▸ **Work to complete**: For each record that follows, restate the text exactly and drop the pictures.

▸ **Dataset**:

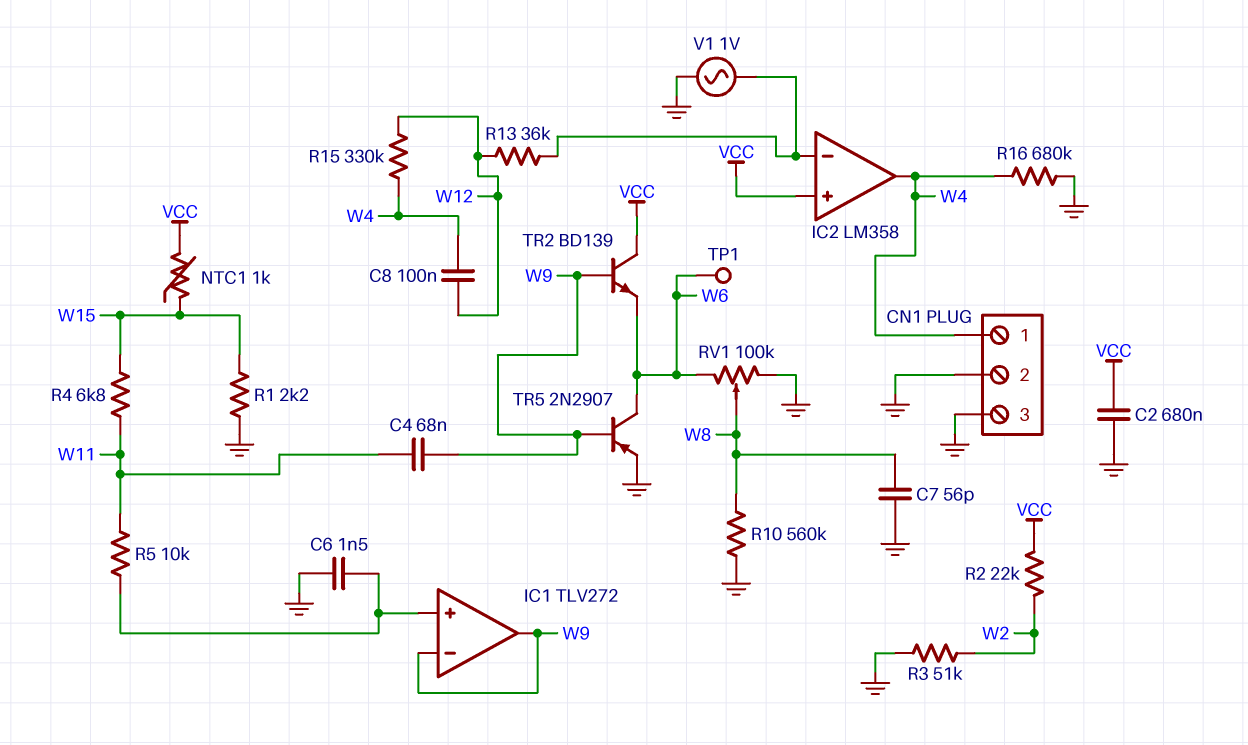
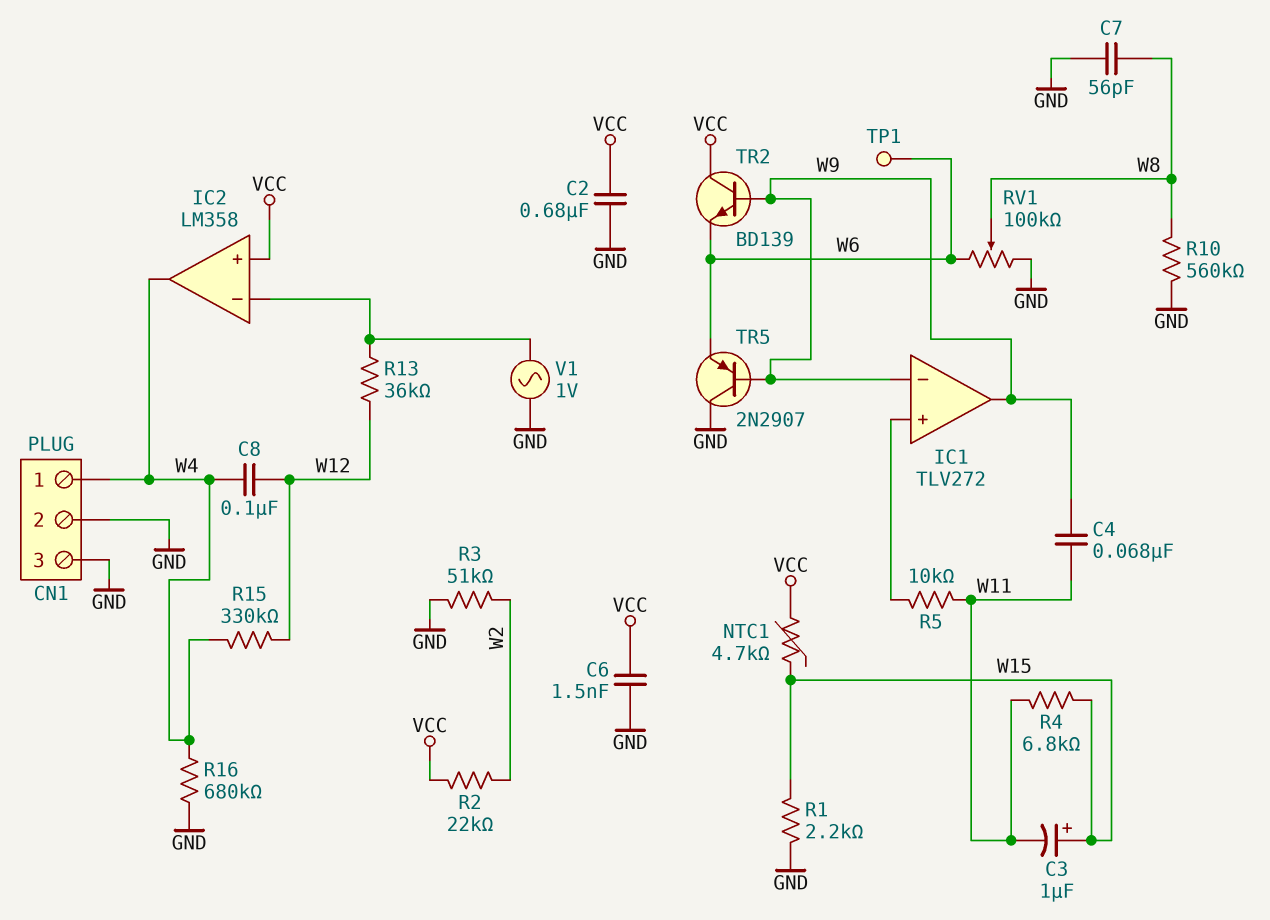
C3: none -> 1uF (plus W15, minus W11)
C6: 1.5nF (GND, IC1/in+) -> 1.5nF (GND, VCC)
NTC1: 1k (VCC, W15) -> 4.7k (VCC, W15)
TR5: PNP 2N2907 (B W9, C W6, E GND) -> PNP 2N2907 (B W9, C GND, E W6)

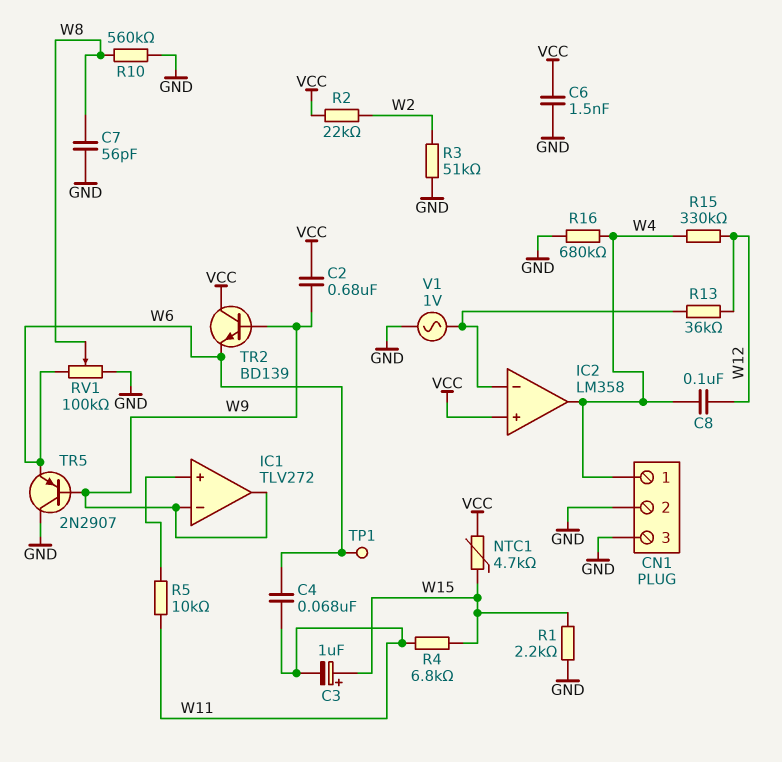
C2: 680nF (GND, VCC) -> 680nF (VCC, W9)
C4: 68nF (W9, W11) -> 68nF (W6, W11)

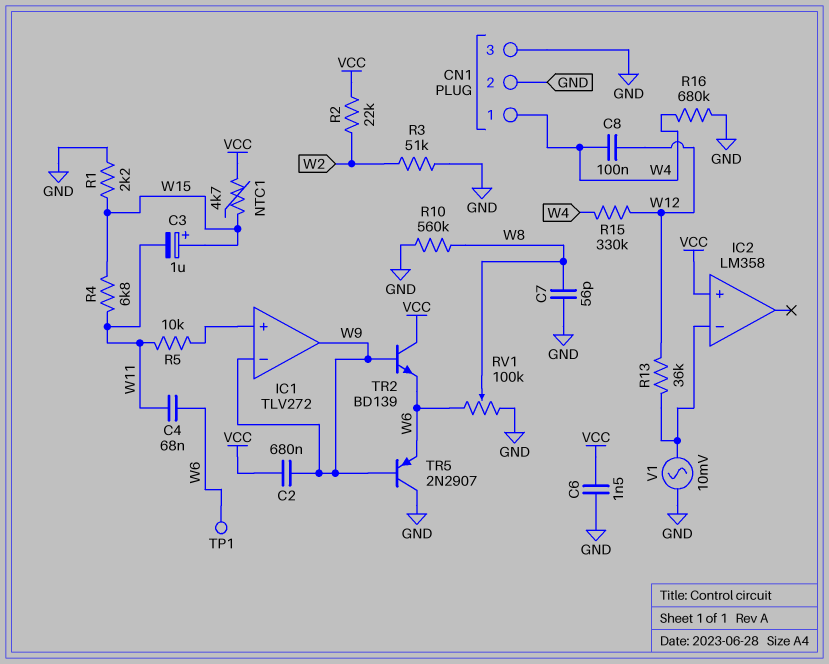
IC2 pin out: W4 -> none
V1: AC 1V (GND, IC2/in-) -> AC 10mV (GND, IC2/in-)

▸ **Result**:
C3: none -> 1uF (plus W15, minus W11)
C6: 1.5nF (GND, IC1/in+) -> 1.5nF (GND, VCC)
NTC1: 1k (VCC, W15) -> 4.7k (VCC, W15)
TR5: PNP 2N2907 (B W9, C W6, E GND) -> PNP 2N2907 (B W9, C GND, E W6)

C2: 680nF (GND, VCC) -> 680nF (VCC, W9)
C4: 68nF (W9, W11) -> 68nF (W6, W11)

IC2 pin out: W4 -> none
V1: AC 1V (GND, IC2/in-) -> AC 10mV (GND, IC2/in-)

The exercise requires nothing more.